» **TASK DIRECTIONS**
Whatever appears in the records, retype it exactly, except for the pictures.

» **EXERCISE DATA**
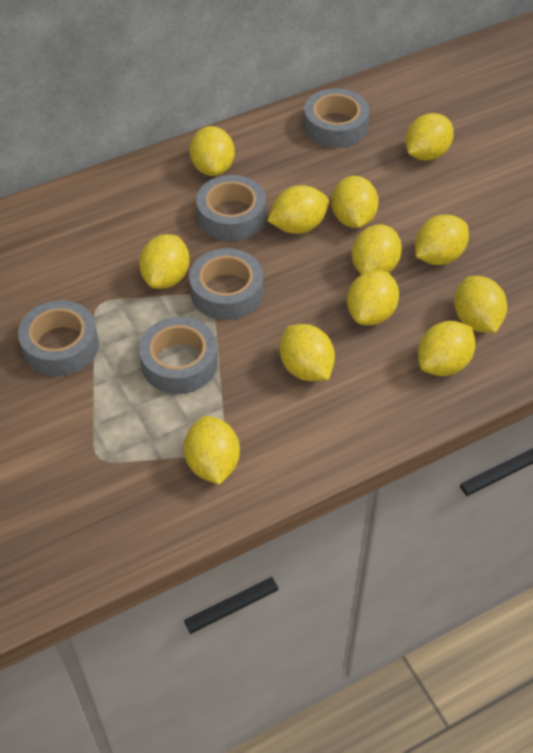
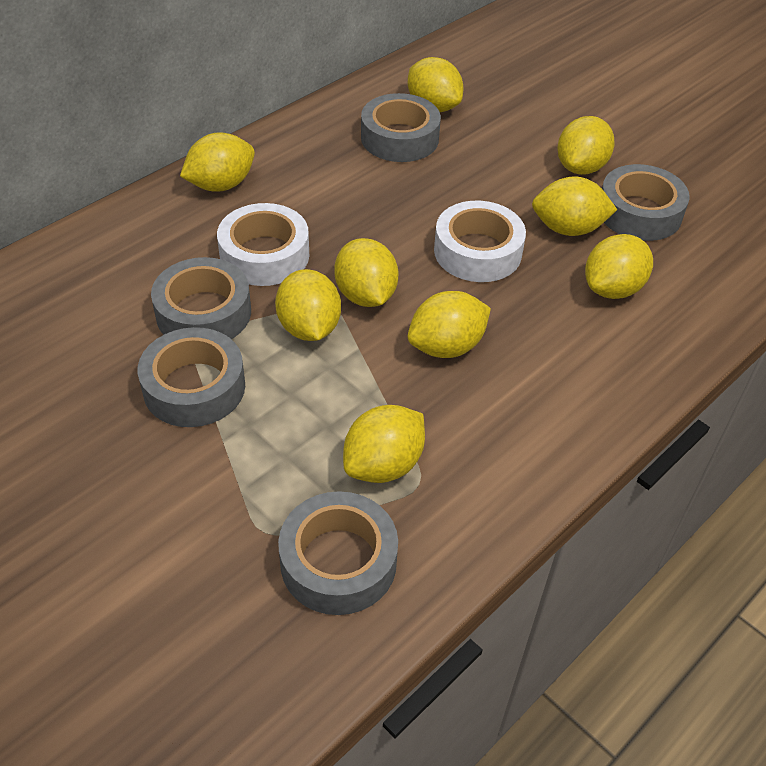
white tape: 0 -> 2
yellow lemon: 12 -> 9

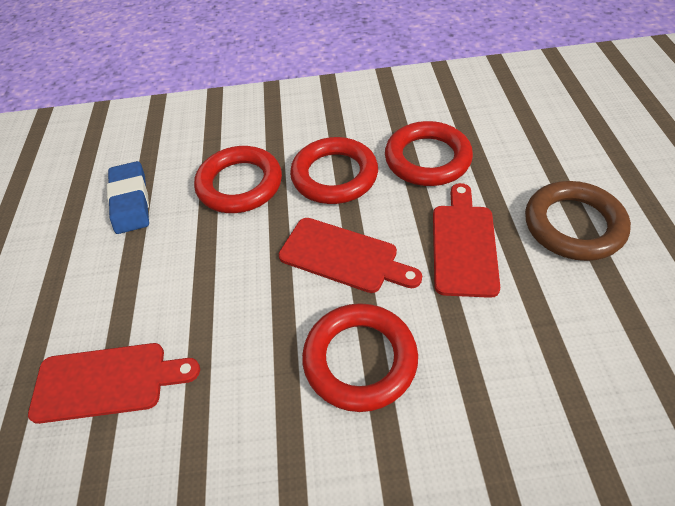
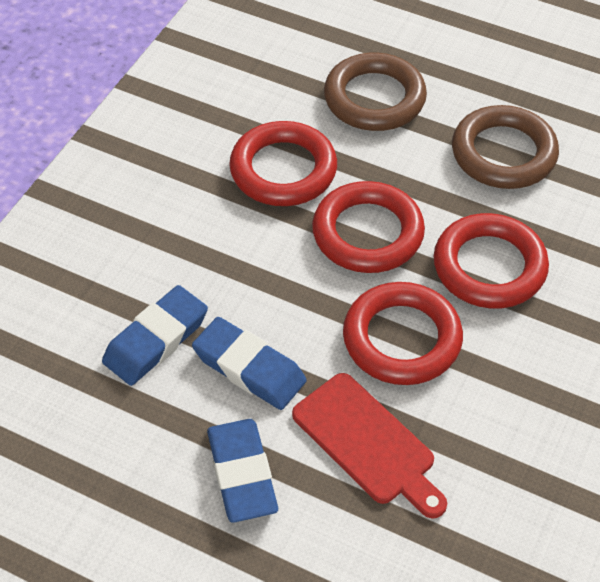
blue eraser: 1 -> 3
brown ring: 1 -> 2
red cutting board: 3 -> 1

» **WRITTEN SOLUTION**
white tape: 0 -> 2
yellow lemon: 12 -> 9

blue eraser: 1 -> 3
brown ring: 1 -> 2
red cutting board: 3 -> 1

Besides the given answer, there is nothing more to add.